(Beginning of Working data)
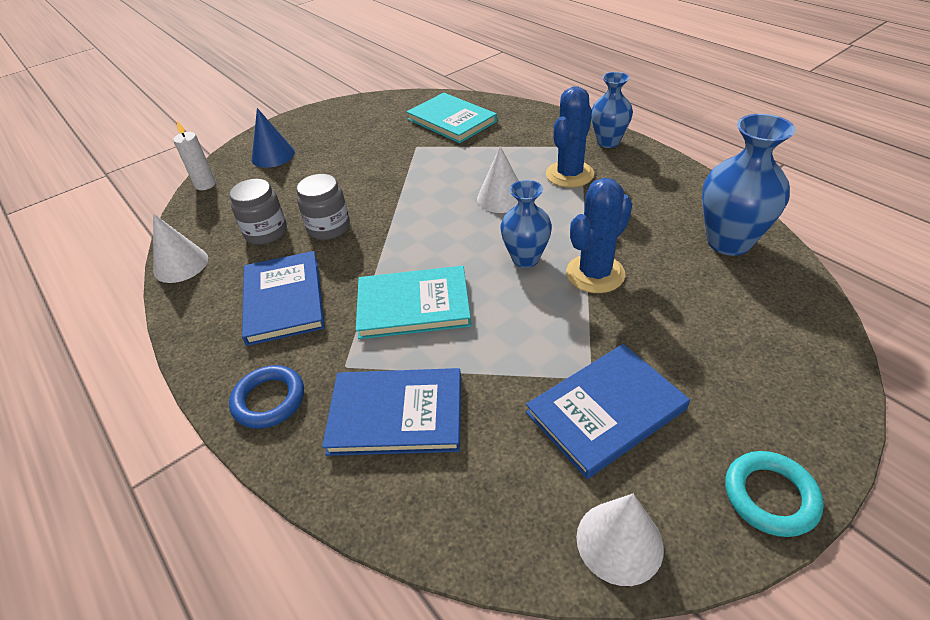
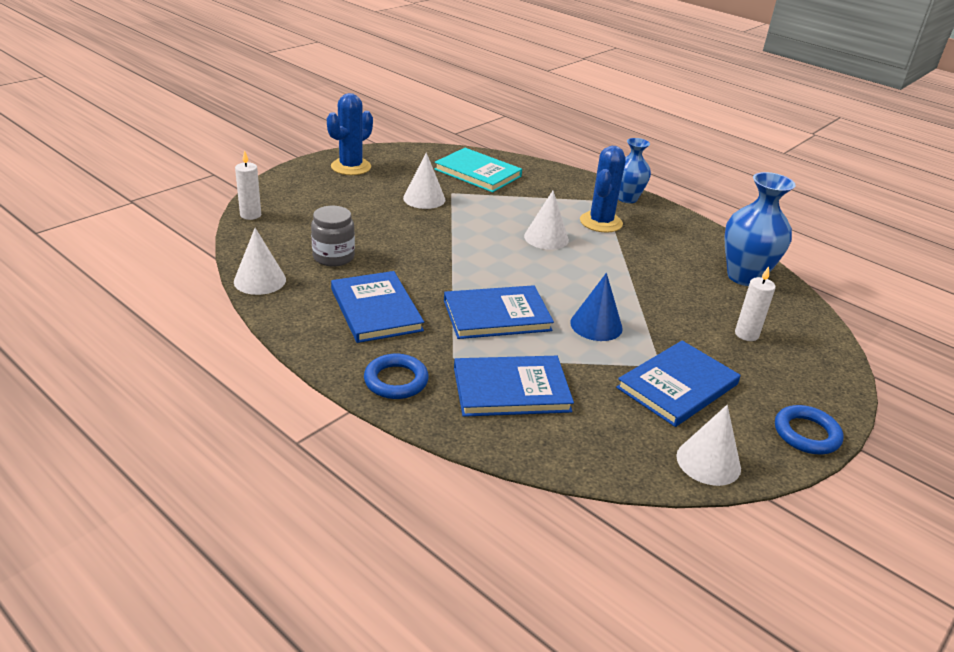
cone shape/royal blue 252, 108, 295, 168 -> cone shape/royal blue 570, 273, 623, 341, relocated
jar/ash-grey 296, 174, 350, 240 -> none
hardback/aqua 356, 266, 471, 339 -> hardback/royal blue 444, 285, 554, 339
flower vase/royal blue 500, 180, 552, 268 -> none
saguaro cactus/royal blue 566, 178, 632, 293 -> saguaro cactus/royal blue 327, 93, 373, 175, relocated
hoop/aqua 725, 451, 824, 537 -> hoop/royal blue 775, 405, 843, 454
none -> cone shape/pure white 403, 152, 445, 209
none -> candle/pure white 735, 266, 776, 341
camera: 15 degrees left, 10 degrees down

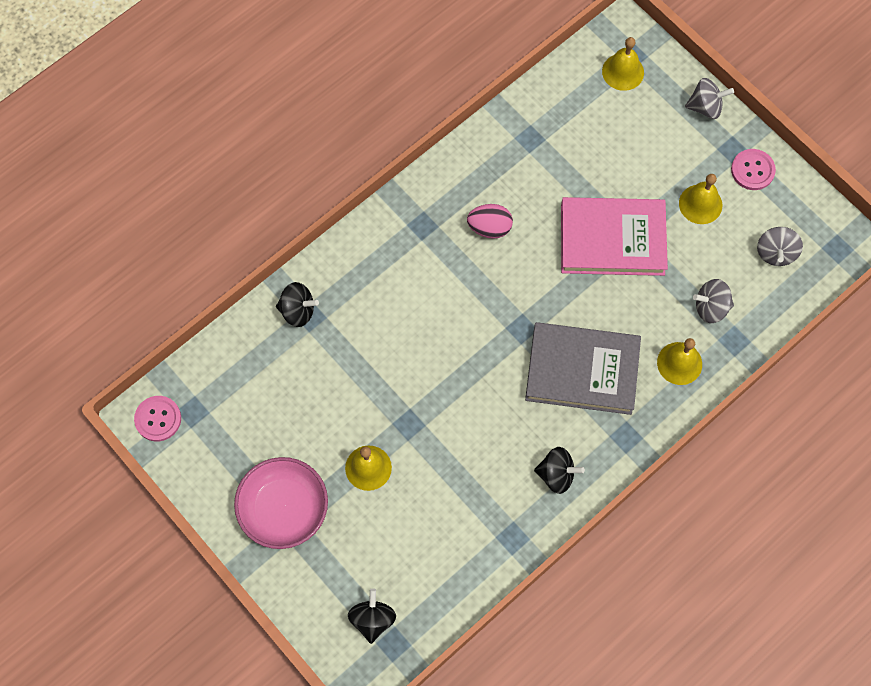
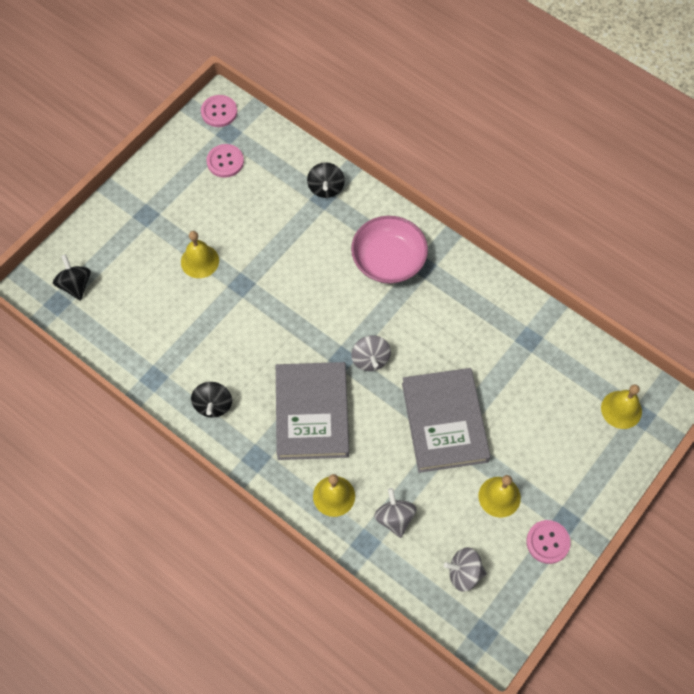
bowl/rose-pink 234, 457, 328, 549 -> bowl/rose-pink 351, 216, 428, 284, relocated
spinning top/ebony 348, 588, 396, 644 -> spinning top/ebony 53, 254, 91, 301, 105 degrees counterclockwise
toy egg/rose-pink 467, 204, 513, 239 -> none
hardback/rose-pink 561, 197, 668, 276 -> hardback/ash-grey 402, 368, 491, 473
spinning top/ash-grey 685, 78, 734, 119 -> spinning top/ash-grey 351, 335, 391, 371, relocated
none -> button/rose-pink 206, 144, 244, 178
camera: 80 degrees right, 5 degrees down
(End of Working data)
◆ Exercise aim ◆
Every line that contains the string "blue" should be copied from the records.

◆ Answer box ◆
cone shape/royal blue 252, 108, 295, 168 -> cone shape/royal blue 570, 273, 623, 341, relocated
hardback/aqua 356, 266, 471, 339 -> hardback/royal blue 444, 285, 554, 339
flower vase/royal blue 500, 180, 552, 268 -> none
saguaro cactus/royal blue 566, 178, 632, 293 -> saguaro cactus/royal blue 327, 93, 373, 175, relocated
hoop/aqua 725, 451, 824, 537 -> hoop/royal blue 775, 405, 843, 454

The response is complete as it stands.